Quote the material below verbatim, starting at its first line and ending with the line that contains "gray cross: rotated".

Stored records
-.-.-
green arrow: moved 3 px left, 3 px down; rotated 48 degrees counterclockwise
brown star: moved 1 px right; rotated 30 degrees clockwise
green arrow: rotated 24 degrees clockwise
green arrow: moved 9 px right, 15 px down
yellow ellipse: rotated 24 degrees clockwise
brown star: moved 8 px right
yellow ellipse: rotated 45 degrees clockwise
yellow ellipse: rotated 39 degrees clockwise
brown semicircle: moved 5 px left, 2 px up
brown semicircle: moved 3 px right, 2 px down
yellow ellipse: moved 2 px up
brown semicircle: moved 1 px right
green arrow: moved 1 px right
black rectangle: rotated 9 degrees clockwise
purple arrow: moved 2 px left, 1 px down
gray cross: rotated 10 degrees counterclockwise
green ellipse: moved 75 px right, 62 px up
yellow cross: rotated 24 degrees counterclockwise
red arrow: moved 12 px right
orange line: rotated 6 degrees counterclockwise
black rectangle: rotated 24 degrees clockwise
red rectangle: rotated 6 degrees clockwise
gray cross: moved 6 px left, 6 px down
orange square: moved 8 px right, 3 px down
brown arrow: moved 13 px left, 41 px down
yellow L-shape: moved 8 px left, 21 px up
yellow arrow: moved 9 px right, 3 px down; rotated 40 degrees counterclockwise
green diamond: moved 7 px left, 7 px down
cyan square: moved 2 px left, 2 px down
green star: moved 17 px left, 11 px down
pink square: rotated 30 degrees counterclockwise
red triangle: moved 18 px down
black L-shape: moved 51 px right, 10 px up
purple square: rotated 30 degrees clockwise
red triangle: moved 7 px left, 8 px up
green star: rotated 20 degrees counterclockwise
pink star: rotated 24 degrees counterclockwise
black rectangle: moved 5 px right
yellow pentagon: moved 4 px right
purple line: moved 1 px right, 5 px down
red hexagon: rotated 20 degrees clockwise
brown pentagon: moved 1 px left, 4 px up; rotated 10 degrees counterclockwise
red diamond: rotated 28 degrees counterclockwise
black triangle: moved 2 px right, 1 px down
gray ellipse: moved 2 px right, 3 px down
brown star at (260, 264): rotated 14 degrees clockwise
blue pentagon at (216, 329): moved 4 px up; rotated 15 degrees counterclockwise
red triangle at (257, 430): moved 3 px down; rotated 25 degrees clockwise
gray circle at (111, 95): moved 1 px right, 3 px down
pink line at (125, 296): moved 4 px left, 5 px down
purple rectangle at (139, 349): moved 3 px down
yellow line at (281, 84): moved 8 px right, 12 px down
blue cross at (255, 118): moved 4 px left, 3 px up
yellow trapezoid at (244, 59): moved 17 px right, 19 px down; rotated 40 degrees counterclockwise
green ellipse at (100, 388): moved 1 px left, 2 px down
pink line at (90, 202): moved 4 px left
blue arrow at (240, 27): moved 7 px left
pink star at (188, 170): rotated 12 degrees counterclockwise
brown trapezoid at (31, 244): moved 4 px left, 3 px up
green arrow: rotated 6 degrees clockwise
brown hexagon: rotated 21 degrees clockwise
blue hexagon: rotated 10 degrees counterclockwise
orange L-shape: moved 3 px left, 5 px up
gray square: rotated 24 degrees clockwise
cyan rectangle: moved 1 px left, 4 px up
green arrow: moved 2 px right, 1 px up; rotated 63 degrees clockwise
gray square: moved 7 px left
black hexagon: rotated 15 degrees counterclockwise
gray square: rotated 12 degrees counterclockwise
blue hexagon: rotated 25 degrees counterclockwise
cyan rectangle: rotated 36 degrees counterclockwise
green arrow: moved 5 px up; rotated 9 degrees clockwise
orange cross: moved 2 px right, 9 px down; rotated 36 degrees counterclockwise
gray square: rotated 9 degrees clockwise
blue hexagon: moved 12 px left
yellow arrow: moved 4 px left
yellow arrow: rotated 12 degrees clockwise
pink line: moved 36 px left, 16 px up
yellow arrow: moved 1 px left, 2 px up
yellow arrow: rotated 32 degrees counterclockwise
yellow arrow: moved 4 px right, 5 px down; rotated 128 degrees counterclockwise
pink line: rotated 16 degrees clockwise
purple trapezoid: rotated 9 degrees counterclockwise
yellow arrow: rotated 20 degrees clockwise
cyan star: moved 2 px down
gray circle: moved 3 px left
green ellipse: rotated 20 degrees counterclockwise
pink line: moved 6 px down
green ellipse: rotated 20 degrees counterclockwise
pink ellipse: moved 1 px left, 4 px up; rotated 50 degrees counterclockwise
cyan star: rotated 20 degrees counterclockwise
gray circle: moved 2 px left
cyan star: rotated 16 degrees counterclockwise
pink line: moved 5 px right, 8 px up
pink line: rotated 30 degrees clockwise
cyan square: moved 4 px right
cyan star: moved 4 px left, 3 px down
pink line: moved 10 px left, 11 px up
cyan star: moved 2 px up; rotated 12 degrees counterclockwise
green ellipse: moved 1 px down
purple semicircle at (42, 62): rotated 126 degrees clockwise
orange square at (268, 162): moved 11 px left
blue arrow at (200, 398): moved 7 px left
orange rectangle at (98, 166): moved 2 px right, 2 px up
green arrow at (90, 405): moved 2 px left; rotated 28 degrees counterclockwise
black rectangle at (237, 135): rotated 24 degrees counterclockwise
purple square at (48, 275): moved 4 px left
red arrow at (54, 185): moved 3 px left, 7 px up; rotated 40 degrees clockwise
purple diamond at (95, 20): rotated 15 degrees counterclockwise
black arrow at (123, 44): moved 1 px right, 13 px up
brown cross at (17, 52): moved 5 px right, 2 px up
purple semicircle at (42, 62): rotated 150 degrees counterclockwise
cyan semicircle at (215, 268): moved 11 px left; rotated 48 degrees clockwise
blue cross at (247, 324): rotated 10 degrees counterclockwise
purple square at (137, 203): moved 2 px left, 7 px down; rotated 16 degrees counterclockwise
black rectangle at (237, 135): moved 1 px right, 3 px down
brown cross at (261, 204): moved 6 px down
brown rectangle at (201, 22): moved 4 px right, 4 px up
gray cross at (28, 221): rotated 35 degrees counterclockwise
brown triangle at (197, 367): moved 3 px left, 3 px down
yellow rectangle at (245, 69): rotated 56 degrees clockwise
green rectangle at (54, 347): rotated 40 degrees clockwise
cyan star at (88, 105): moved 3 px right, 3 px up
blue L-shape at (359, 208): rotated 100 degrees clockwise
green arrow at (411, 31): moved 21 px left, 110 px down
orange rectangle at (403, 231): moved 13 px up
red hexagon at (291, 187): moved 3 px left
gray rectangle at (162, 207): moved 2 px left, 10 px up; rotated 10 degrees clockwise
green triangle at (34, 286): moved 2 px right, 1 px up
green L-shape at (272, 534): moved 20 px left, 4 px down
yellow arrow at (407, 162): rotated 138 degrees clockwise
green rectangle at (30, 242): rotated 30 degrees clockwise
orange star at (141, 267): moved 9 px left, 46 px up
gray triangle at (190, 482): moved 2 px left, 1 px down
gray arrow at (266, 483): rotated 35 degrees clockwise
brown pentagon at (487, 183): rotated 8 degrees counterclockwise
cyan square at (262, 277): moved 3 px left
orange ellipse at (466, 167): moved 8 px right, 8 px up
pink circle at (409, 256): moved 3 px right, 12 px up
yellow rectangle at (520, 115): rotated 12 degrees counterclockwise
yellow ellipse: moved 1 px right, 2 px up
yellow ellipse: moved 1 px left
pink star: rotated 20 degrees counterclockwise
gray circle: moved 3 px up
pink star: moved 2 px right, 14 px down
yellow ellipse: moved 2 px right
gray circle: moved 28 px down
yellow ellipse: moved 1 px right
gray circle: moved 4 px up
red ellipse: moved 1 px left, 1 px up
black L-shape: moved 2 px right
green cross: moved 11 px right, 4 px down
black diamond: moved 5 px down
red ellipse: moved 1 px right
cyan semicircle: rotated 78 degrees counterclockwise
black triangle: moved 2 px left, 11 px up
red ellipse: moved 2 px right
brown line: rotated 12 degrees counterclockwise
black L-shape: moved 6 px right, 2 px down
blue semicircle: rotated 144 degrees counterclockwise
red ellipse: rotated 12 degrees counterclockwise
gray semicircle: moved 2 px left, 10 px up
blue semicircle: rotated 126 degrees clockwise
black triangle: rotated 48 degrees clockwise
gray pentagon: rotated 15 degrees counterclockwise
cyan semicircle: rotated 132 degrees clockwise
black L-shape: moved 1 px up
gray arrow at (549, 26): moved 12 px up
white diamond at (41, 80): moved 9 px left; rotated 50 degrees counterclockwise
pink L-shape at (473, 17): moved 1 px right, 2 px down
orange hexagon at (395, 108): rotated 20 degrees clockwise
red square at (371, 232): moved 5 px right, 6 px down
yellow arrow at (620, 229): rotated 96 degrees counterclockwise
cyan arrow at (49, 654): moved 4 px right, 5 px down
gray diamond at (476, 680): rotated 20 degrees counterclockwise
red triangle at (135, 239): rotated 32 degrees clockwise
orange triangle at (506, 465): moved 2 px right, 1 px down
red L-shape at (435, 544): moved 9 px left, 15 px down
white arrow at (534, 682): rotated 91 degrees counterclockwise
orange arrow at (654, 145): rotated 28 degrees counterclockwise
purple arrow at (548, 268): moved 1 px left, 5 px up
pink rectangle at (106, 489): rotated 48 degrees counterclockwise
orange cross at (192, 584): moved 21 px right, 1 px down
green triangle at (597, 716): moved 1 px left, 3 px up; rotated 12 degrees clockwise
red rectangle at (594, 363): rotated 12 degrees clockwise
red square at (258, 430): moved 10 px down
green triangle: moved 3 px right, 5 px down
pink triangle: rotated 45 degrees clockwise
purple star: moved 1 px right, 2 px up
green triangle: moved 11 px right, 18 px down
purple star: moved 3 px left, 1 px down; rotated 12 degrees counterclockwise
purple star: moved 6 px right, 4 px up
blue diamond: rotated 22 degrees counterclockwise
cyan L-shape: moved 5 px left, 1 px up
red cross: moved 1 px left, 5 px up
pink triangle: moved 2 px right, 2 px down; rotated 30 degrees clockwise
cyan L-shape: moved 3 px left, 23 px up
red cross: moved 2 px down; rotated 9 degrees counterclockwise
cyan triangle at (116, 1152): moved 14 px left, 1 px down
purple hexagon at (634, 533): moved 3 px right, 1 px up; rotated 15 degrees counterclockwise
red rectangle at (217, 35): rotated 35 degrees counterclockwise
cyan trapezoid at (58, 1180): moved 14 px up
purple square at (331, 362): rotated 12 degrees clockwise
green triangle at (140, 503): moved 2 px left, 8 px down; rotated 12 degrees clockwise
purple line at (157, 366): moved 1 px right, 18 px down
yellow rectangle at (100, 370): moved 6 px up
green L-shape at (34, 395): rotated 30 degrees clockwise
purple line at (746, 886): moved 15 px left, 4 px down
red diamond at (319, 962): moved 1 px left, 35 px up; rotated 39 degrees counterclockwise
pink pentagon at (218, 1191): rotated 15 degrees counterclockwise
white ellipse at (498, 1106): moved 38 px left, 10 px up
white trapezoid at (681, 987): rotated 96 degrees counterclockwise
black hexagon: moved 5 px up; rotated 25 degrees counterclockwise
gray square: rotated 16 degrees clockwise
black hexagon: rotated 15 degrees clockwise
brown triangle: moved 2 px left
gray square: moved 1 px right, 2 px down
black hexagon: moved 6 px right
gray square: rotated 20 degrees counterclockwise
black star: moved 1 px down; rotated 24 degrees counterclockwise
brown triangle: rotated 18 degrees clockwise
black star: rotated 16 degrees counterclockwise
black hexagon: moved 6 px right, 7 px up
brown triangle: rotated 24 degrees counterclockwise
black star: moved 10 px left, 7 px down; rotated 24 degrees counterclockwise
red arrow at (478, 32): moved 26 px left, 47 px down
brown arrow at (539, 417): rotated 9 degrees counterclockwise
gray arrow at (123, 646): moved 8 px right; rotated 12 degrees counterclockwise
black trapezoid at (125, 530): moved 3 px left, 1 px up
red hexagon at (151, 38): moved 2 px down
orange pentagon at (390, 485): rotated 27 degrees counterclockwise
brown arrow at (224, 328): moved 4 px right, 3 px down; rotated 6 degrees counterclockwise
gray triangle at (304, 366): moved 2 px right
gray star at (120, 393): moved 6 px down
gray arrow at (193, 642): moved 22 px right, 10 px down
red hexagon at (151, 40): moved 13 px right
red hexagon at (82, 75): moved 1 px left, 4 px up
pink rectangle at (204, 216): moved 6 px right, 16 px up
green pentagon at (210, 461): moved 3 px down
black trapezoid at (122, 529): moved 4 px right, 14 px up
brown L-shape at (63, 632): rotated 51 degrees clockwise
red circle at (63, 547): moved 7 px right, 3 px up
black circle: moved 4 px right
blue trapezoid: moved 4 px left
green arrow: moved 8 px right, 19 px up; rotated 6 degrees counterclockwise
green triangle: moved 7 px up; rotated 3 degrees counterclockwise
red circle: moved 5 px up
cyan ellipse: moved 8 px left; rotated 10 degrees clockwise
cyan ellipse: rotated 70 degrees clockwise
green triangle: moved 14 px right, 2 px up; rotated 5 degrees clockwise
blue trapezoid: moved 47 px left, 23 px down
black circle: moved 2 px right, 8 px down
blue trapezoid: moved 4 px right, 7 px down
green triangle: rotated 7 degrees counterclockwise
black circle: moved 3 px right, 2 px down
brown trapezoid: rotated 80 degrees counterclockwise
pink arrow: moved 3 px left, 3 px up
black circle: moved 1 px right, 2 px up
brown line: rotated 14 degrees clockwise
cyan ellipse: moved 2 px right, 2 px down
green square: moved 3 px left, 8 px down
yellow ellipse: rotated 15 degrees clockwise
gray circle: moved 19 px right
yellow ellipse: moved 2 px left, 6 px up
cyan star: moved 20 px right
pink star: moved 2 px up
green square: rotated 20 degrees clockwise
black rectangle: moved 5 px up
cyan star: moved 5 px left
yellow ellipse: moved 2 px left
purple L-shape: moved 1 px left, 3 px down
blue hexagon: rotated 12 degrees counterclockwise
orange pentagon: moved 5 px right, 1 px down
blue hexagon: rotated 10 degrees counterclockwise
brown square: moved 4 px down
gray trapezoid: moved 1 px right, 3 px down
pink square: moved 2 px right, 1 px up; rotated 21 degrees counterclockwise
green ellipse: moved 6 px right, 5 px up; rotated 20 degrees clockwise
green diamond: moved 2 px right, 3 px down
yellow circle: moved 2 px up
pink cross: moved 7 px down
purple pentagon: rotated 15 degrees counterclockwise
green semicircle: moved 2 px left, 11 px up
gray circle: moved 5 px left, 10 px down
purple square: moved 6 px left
-.-.-
[Result for this exercise]:
green arrow: moved 3 px left, 3 px down; rotated 48 degrees counterclockwise
brown star: moved 1 px right; rotated 30 degrees clockwise
green arrow: rotated 24 degrees clockwise
green arrow: moved 9 px right, 15 px down
yellow ellipse: rotated 24 degrees clockwise
brown star: moved 8 px right
yellow ellipse: rotated 45 degrees clockwise
yellow ellipse: rotated 39 degrees clockwise
brown semicircle: moved 5 px left, 2 px up
brown semicircle: moved 3 px right, 2 px down
yellow ellipse: moved 2 px up
brown semicircle: moved 1 px right
green arrow: moved 1 px right
black rectangle: rotated 9 degrees clockwise
purple arrow: moved 2 px left, 1 px down
gray cross: rotated 10 degrees counterclockwise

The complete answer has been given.